== EXERCISE DATA
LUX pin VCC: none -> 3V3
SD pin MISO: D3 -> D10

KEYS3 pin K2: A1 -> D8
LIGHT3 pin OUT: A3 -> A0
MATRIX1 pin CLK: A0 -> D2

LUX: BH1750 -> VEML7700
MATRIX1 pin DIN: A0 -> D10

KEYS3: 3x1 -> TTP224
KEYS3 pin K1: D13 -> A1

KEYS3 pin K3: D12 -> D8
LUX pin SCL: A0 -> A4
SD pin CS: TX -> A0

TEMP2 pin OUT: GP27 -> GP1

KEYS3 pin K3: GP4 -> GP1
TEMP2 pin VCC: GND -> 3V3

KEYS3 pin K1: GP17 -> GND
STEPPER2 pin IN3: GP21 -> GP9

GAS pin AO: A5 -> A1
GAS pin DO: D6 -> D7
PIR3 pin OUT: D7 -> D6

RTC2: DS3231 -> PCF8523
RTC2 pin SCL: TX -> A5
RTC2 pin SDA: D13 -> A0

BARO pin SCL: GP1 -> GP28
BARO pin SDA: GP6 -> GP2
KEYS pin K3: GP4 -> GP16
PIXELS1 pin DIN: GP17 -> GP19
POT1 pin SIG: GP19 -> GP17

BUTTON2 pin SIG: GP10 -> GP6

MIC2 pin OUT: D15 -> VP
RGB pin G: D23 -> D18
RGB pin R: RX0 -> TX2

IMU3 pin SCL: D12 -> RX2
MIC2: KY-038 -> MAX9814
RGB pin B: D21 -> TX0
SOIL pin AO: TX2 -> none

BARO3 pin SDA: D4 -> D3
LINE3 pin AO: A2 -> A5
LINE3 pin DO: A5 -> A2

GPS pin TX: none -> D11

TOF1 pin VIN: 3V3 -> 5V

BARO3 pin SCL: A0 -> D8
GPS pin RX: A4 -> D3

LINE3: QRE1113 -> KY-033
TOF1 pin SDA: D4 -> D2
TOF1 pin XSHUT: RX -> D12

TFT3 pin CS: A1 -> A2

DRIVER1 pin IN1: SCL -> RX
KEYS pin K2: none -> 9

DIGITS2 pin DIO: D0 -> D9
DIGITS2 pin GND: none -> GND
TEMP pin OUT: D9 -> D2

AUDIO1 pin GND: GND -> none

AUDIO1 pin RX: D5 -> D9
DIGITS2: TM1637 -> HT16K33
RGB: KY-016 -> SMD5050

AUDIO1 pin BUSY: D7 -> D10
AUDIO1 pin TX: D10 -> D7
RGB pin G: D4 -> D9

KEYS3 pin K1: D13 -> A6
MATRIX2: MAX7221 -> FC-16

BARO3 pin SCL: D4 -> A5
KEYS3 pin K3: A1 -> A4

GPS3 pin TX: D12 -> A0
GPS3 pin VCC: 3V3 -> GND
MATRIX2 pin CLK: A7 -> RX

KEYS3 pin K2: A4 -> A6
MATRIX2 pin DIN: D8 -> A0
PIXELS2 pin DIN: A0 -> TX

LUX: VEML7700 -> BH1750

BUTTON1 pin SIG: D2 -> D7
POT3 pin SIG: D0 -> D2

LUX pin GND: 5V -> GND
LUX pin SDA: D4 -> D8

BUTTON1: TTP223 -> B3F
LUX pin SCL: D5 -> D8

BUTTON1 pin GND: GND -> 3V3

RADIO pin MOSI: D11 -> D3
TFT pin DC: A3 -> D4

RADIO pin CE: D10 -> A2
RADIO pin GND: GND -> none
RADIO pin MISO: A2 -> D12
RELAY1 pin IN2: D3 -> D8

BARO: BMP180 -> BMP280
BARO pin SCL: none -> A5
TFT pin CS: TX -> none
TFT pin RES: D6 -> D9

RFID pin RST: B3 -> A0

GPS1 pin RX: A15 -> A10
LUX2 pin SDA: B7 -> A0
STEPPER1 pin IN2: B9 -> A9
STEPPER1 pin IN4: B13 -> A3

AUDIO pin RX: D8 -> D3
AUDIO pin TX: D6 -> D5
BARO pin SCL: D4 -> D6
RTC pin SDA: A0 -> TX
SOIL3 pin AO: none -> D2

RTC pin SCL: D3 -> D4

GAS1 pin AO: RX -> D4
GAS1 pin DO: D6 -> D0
====
ASSIGNED TASK: Copying should begin at the line containing "GPS3 pin VCC: 3V3 -> GND" and end at the last line of the material, with every line in between reproduced exactly.

SOLVED PROBLEM:
GPS3 pin VCC: 3V3 -> GND
MATRIX2 pin CLK: A7 -> RX

KEYS3 pin K2: A4 -> A6
MATRIX2 pin DIN: D8 -> A0
PIXELS2 pin DIN: A0 -> TX

LUX: VEML7700 -> BH1750

BUTTON1 pin SIG: D2 -> D7
POT3 pin SIG: D0 -> D2

LUX pin GND: 5V -> GND
LUX pin SDA: D4 -> D8

BUTTON1: TTP223 -> B3F
LUX pin SCL: D5 -> D8

BUTTON1 pin GND: GND -> 3V3

RADIO pin MOSI: D11 -> D3
TFT pin DC: A3 -> D4

RADIO pin CE: D10 -> A2
RADIO pin GND: GND -> none
RADIO pin MISO: A2 -> D12
RELAY1 pin IN2: D3 -> D8

BARO: BMP180 -> BMP280
BARO pin SCL: none -> A5
TFT pin CS: TX -> none
TFT pin RES: D6 -> D9

RFID pin RST: B3 -> A0

GPS1 pin RX: A15 -> A10
LUX2 pin SDA: B7 -> A0
STEPPER1 pin IN2: B9 -> A9
STEPPER1 pin IN4: B13 -> A3

AUDIO pin RX: D8 -> D3
AUDIO pin TX: D6 -> D5
BARO pin SCL: D4 -> D6
RTC pin SDA: A0 -> TX
SOIL3 pin AO: none -> D2

RTC pin SCL: D3 -> D4

GAS1 pin AO: RX -> D4
GAS1 pin DO: D6 -> D0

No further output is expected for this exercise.